* [REQUIRED WORK]: Set down all of the entries below exactly, and omit the pictures.

* [EXERCISE DATA]:
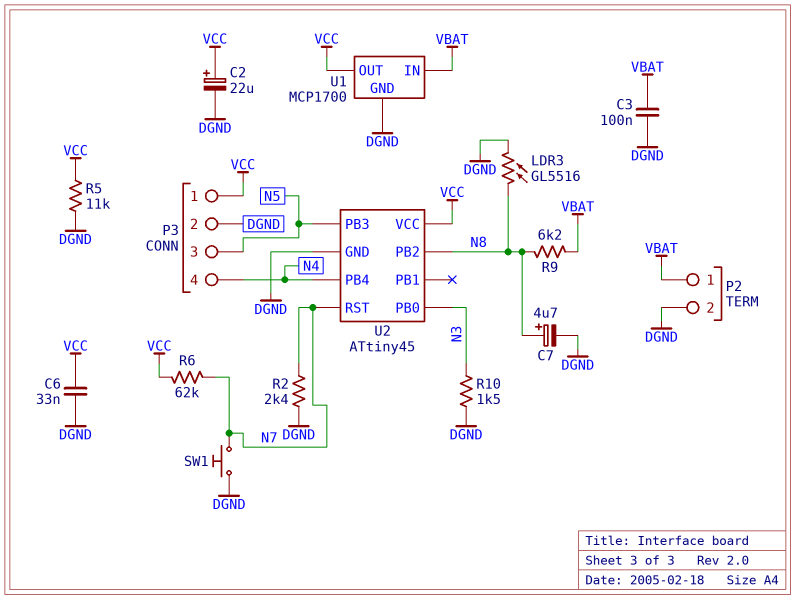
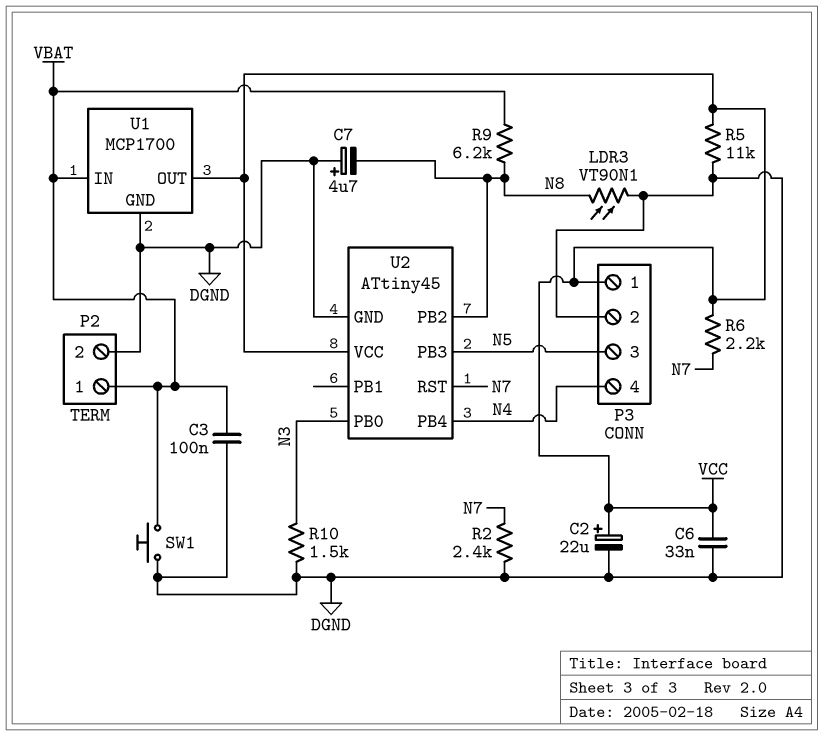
C7: 4.7uF (plus N8, minus DGND) -> 4.7uF (plus DGND, minus N8)
LDR3: GL5516 (DGND, N8) -> VT90N1 (DGND, N8)
R6: 62k (N7, VCC) -> 2.2k (N7, VCC)
SW1: button (DGND, N7) -> button (DGND, VBAT)

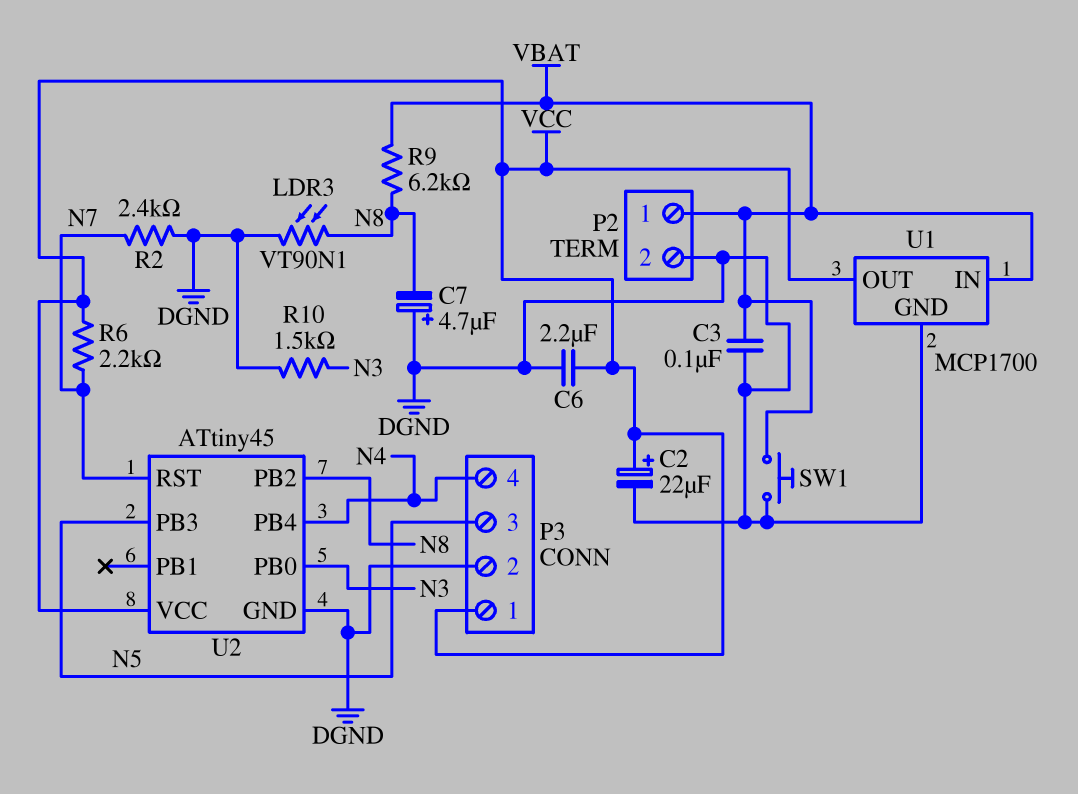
C6: 33nF (DGND, VCC) -> 2.2uF (DGND, VCC)
R5: 11k (DGND, VCC) -> none

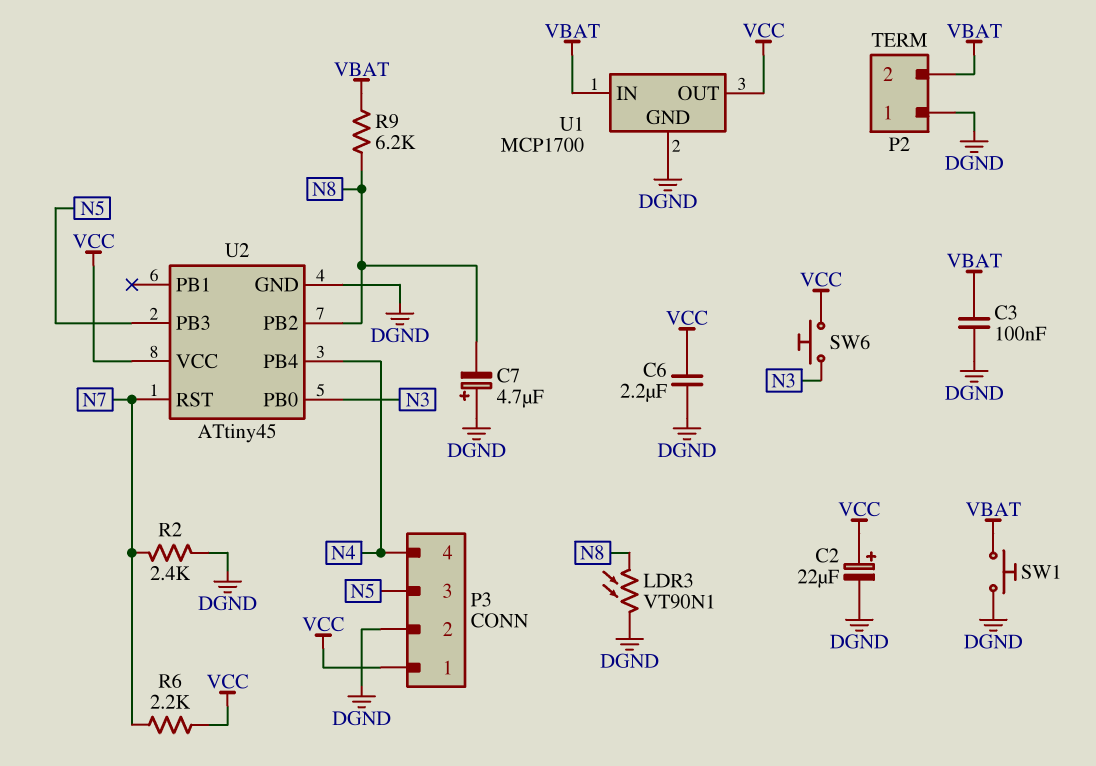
P2 pin 1: VBAT -> DGND
P2 pin 2: DGND -> VBAT
R10: 1.5k (DGND, N3) -> none
SW6: none -> button (N3, VCC)

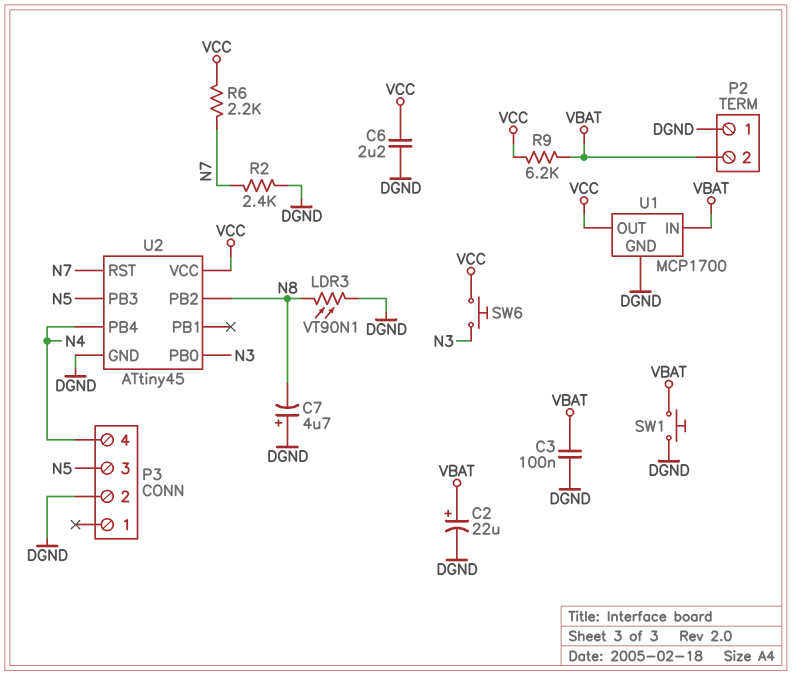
C2: 22uF (plus VCC, minus DGND) -> 22uF (plus VBAT, minus DGND)
P3 pin 1: VCC -> none
R9: 6.2k (N8, VBAT) -> 6.2k (VBAT, VCC)

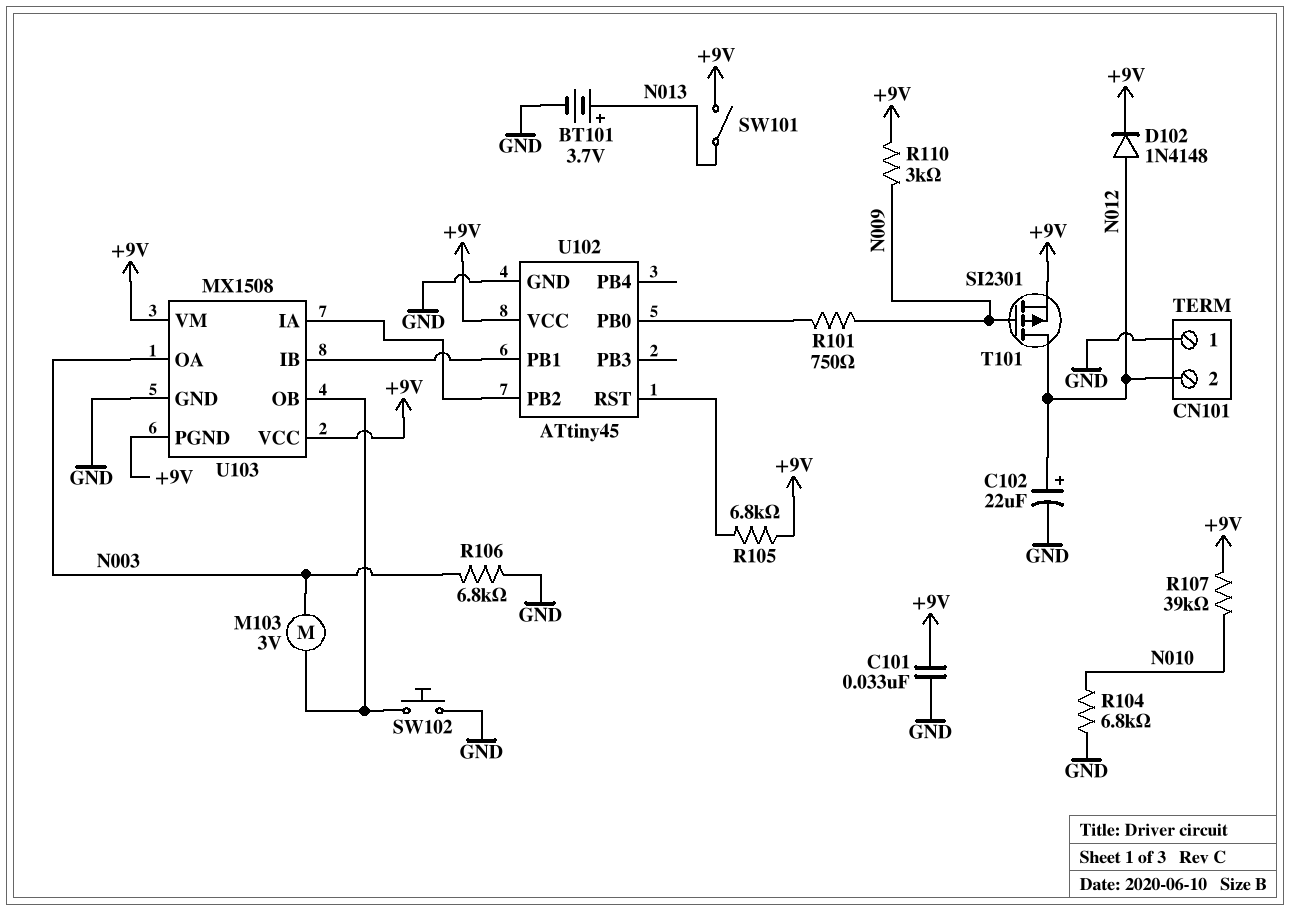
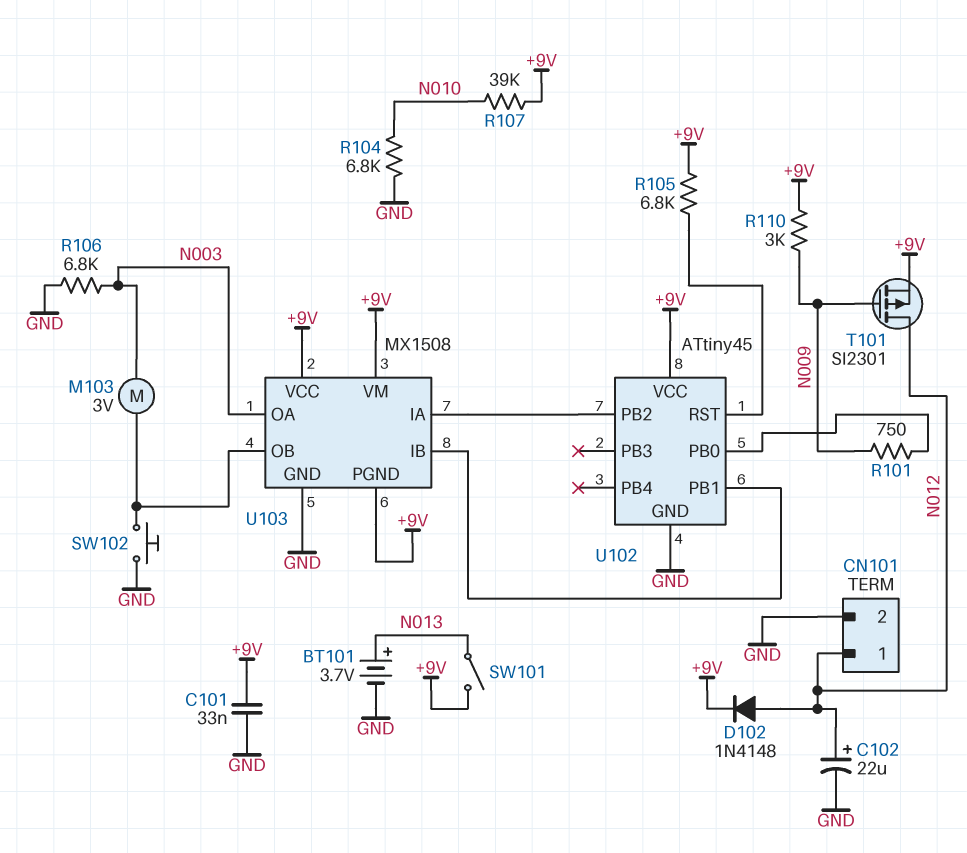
CN101 pin 1: GND -> N012
CN101 pin 2: N012 -> GND

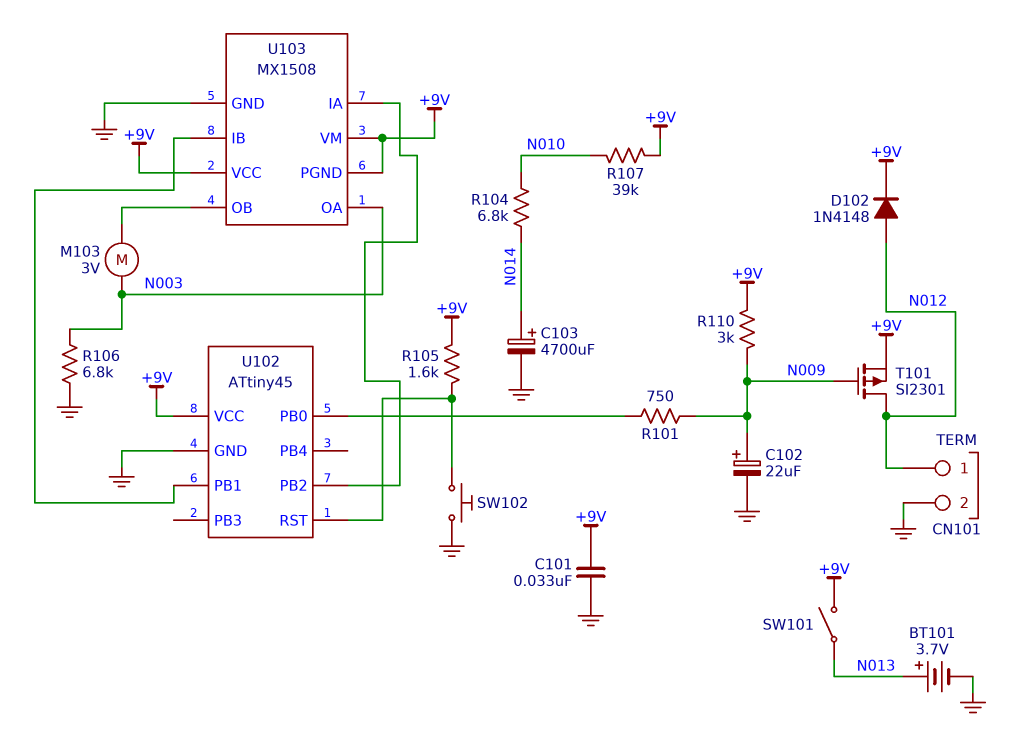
C102: 22uF (plus N012, minus GND) -> 22uF (plus N009, minus GND)
C103: none -> 4700uF (plus N014, minus GND)
R104: 6.8k (GND, N010) -> 6.8k (N010, N014)
R105: 6.8k (+9V, U102/RST) -> 1.6k (+9V, U102/RST)
SW102: button (GND, U103/OB) -> button (GND, U102/RST)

* [RESPONSE TO THE TASK]:
C7: 4.7uF (plus N8, minus DGND) -> 4.7uF (plus DGND, minus N8)
LDR3: GL5516 (DGND, N8) -> VT90N1 (DGND, N8)
R6: 62k (N7, VCC) -> 2.2k (N7, VCC)
SW1: button (DGND, N7) -> button (DGND, VBAT)

C6: 33nF (DGND, VCC) -> 2.2uF (DGND, VCC)
R5: 11k (DGND, VCC) -> none

P2 pin 1: VBAT -> DGND
P2 pin 2: DGND -> VBAT
R10: 1.5k (DGND, N3) -> none
SW6: none -> button (N3, VCC)

C2: 22uF (plus VCC, minus DGND) -> 22uF (plus VBAT, minus DGND)
P3 pin 1: VCC -> none
R9: 6.2k (N8, VBAT) -> 6.2k (VBAT, VCC)

CN101 pin 1: GND -> N012
CN101 pin 2: N012 -> GND

C102: 22uF (plus N012, minus GND) -> 22uF (plus N009, minus GND)
C103: none -> 4700uF (plus N014, minus GND)
R104: 6.8k (GND, N010) -> 6.8k (N010, N014)
R105: 6.8k (+9V, U102/RST) -> 1.6k (+9V, U102/RST)
SW102: button (GND, U103/OB) -> button (GND, U102/RST)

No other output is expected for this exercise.